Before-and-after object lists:
————

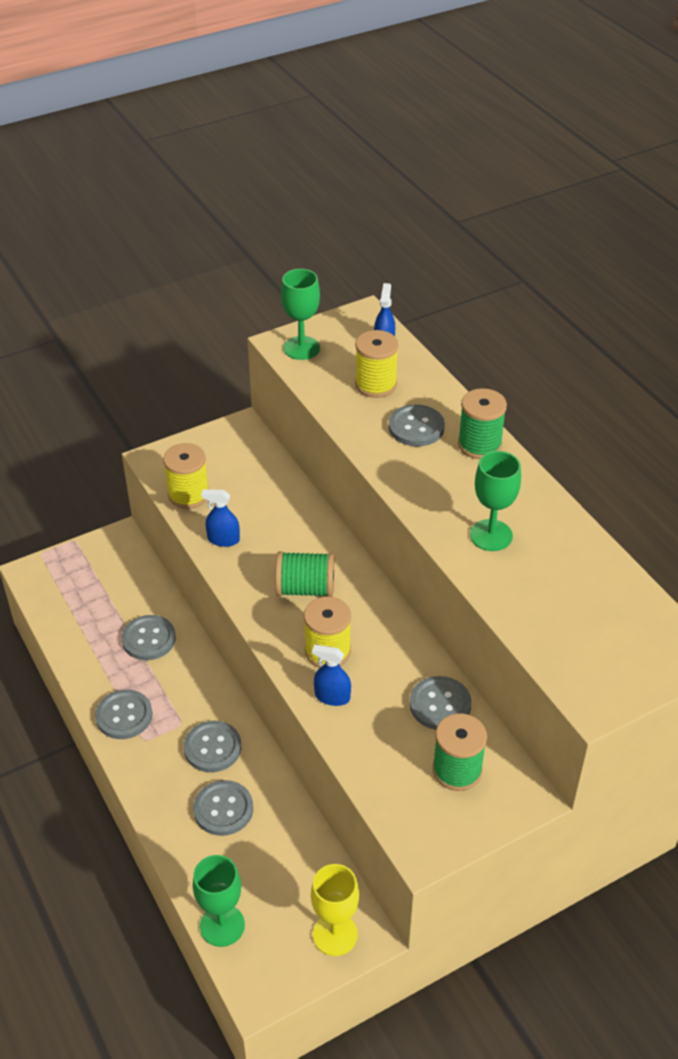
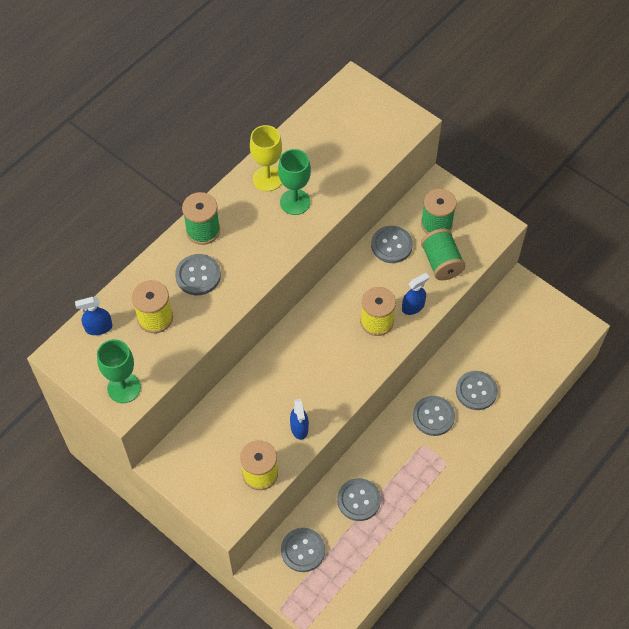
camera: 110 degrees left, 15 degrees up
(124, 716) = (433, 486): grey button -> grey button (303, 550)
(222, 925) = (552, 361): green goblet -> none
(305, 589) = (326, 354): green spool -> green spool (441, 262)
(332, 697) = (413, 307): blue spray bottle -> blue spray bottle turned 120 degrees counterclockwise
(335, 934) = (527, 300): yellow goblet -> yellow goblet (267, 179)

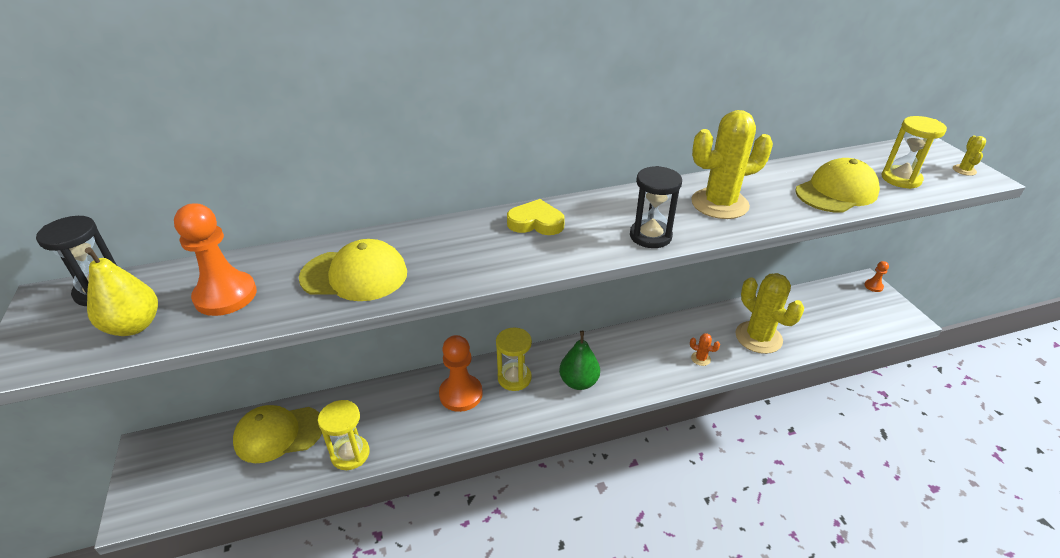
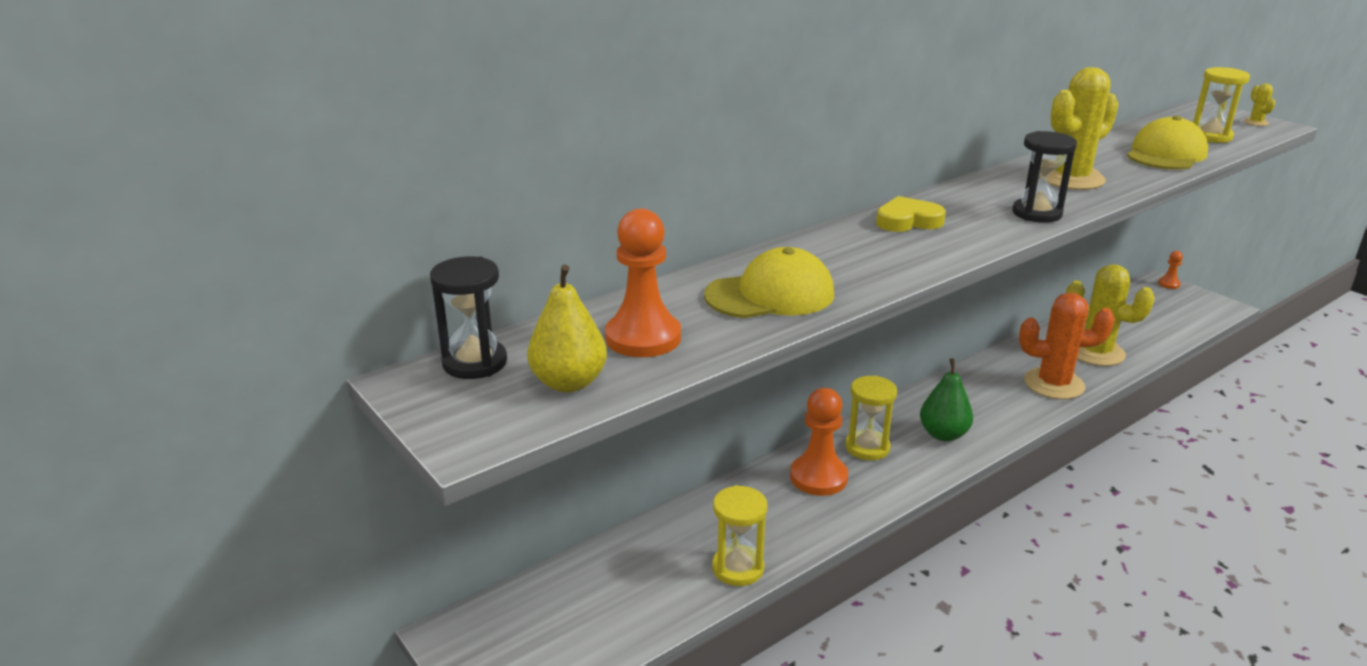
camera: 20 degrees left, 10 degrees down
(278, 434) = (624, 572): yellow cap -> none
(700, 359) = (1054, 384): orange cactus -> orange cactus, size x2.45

————

> TASK DIRECTIONS:
You need to restate all of the entries above exactly and leave the pictures behind.

> OUTPUT OF THE TASK:
camera: 110 degrees left, 15 degrees up
(124, 716) = (433, 486): grey button -> grey button (303, 550)
(222, 925) = (552, 361): green goblet -> none
(305, 589) = (326, 354): green spool -> green spool (441, 262)
(332, 697) = (413, 307): blue spray bottle -> blue spray bottle turned 120 degrees counterclockwise
(335, 934) = (527, 300): yellow goblet -> yellow goblet (267, 179)

camera: 20 degrees left, 10 degrees down
(278, 434) = (624, 572): yellow cap -> none
(700, 359) = (1054, 384): orange cactus -> orange cactus, size x2.45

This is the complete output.